BEGIN GIVEN DATA

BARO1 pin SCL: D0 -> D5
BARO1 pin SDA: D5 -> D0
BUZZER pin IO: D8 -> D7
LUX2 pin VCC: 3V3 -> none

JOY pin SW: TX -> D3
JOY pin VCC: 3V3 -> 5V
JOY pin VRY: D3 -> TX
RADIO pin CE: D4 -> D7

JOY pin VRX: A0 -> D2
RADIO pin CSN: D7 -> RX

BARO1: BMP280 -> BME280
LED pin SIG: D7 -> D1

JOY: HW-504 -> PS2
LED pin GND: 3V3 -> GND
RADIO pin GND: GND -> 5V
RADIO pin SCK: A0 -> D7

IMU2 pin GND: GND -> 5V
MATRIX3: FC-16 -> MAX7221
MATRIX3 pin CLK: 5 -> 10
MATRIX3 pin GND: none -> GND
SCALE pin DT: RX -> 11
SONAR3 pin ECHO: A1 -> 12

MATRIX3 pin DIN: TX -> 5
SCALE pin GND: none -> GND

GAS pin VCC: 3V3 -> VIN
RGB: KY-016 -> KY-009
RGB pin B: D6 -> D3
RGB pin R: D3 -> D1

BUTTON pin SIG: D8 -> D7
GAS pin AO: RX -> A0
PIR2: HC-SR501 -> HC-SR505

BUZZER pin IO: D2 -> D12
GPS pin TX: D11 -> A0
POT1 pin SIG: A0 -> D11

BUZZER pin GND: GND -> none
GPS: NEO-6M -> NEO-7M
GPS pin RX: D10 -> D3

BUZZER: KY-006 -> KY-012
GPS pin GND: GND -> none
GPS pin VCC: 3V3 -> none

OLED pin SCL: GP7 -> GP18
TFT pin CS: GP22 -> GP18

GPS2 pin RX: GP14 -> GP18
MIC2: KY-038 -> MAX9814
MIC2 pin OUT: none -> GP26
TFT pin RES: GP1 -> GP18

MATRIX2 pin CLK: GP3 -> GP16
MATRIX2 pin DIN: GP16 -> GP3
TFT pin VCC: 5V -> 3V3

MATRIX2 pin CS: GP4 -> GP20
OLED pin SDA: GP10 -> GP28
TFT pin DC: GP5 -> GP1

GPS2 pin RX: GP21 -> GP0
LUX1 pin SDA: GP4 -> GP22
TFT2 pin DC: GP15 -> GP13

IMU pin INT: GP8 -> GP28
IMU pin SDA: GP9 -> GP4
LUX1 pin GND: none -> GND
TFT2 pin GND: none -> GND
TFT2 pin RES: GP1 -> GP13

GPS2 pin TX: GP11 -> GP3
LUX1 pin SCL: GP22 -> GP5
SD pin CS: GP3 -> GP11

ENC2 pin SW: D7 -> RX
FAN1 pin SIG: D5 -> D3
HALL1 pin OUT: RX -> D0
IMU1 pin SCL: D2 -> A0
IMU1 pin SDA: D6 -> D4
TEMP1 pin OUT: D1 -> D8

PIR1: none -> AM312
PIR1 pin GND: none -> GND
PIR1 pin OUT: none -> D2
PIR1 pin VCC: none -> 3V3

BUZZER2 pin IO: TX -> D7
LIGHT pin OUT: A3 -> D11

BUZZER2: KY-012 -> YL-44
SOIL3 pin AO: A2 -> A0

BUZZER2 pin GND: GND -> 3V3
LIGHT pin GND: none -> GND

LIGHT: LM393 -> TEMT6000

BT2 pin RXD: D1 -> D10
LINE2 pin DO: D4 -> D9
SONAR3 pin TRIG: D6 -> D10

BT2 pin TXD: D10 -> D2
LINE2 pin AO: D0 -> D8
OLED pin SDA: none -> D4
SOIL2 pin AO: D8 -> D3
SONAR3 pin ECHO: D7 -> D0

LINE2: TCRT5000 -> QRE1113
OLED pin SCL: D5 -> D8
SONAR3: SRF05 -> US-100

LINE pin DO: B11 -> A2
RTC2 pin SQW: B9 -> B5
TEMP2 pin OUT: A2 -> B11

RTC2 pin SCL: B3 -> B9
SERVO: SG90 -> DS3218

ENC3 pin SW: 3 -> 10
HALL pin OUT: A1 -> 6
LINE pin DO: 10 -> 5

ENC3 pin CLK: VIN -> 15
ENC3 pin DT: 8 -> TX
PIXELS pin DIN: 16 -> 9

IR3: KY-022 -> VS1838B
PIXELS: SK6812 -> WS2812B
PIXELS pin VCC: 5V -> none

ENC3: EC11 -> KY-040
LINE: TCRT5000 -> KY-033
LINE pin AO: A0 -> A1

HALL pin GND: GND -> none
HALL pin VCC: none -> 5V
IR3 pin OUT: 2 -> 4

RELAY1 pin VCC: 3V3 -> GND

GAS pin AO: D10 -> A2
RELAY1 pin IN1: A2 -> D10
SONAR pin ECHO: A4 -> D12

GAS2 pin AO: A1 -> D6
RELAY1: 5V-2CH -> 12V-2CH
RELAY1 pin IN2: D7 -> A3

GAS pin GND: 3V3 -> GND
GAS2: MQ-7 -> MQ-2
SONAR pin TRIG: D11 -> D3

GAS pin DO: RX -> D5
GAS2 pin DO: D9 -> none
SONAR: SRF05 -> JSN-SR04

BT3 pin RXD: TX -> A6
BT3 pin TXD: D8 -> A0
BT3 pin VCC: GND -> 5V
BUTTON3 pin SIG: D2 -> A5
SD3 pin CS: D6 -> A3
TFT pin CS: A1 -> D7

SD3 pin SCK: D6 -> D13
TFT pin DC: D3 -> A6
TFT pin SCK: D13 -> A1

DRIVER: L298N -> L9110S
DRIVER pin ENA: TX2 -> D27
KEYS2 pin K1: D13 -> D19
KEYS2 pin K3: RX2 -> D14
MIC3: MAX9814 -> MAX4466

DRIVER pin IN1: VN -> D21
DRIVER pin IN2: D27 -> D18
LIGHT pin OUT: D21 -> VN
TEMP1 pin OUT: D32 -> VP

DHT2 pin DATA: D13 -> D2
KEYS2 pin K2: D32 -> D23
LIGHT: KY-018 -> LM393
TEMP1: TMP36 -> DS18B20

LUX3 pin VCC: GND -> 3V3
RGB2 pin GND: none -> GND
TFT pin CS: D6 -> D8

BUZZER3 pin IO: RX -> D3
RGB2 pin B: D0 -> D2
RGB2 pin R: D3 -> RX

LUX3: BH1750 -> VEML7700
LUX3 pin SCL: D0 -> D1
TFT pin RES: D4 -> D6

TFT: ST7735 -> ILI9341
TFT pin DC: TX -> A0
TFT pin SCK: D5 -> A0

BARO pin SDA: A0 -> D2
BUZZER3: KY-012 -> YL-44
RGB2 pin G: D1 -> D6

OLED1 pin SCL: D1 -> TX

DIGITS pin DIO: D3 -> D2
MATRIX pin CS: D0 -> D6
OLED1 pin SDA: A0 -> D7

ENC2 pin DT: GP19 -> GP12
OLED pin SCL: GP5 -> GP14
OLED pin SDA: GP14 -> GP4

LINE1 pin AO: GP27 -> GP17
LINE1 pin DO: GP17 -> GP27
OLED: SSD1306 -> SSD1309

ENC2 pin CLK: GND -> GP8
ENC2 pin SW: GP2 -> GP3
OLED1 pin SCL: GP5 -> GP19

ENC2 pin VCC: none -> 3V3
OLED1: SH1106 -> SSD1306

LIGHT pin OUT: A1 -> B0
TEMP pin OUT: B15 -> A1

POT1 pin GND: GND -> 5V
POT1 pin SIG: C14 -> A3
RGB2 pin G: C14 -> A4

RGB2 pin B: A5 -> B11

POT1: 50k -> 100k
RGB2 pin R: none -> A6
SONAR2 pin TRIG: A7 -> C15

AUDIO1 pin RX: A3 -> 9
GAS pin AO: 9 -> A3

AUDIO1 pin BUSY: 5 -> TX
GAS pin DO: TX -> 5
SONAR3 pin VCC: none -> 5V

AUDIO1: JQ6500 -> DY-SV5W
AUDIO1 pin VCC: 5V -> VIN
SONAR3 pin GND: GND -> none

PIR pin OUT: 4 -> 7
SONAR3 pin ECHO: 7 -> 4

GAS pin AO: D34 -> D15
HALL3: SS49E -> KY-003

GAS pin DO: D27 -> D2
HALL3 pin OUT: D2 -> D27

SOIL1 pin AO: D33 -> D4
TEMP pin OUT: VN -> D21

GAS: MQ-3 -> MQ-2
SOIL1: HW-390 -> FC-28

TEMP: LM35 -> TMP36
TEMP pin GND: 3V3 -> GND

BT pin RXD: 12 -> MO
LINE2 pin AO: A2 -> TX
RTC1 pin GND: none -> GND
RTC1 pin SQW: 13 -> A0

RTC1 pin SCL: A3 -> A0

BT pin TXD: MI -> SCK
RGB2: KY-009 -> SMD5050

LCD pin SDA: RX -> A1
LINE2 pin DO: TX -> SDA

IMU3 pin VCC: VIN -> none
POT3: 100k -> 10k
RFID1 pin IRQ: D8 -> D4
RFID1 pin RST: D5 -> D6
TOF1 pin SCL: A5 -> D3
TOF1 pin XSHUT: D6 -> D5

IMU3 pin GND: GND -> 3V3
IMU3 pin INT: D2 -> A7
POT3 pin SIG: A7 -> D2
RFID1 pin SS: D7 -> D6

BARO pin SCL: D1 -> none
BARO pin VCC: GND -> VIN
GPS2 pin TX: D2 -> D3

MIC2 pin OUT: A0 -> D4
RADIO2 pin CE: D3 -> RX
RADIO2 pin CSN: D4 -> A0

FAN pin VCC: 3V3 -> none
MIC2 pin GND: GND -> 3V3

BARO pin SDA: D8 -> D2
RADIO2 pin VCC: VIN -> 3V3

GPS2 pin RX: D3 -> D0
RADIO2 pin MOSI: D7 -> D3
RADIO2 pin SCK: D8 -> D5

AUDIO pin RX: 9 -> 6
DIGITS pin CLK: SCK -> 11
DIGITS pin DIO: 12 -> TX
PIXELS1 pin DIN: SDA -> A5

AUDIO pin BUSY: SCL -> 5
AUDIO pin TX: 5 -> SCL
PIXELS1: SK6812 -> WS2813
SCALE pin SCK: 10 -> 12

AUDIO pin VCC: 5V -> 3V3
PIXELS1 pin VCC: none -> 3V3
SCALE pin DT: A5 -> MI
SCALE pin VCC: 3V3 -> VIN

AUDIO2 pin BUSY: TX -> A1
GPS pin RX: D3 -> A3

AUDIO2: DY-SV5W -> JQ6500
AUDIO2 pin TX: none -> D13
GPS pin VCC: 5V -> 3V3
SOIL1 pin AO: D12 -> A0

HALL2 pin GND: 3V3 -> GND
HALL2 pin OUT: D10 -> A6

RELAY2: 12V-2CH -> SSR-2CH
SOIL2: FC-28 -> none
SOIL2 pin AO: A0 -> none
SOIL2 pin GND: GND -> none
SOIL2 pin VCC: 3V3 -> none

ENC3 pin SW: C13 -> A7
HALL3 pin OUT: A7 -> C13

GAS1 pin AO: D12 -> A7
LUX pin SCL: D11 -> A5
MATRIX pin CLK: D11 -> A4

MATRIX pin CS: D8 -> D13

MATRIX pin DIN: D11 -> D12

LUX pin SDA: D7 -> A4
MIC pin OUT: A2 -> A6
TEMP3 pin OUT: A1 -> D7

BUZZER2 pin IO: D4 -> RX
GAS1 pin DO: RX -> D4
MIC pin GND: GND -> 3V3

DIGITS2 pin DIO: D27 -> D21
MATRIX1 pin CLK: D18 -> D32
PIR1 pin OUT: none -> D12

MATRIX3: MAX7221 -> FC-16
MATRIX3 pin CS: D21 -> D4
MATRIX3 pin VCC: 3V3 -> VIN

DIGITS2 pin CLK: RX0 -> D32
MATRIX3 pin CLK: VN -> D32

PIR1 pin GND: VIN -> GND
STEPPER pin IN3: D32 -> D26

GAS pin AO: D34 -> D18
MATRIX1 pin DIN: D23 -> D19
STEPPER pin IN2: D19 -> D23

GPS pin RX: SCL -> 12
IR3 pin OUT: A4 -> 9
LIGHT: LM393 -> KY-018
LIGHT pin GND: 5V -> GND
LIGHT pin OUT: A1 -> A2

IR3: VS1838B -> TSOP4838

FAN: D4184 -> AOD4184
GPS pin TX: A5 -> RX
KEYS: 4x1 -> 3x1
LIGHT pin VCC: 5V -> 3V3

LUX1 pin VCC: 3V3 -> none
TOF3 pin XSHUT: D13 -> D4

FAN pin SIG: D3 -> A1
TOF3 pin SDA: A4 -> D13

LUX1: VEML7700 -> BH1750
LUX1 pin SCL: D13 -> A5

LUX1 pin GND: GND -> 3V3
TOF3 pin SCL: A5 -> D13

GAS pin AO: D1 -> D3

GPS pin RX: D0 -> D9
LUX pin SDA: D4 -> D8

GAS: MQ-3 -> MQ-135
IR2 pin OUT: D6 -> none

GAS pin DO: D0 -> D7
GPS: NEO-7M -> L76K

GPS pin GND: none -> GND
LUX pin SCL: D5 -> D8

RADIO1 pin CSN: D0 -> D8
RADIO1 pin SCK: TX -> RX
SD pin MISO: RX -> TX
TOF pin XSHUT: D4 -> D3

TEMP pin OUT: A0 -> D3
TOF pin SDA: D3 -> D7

END GIVEN DATA

▶ **TASK**: Match on "DRIVER" and report each line of the data above that has it.

▶ **PROBLEM SOLUTION**:
DRIVER: L298N -> L9110S
DRIVER pin ENA: TX2 -> D27
DRIVER pin IN1: VN -> D21
DRIVER pin IN2: D27 -> D18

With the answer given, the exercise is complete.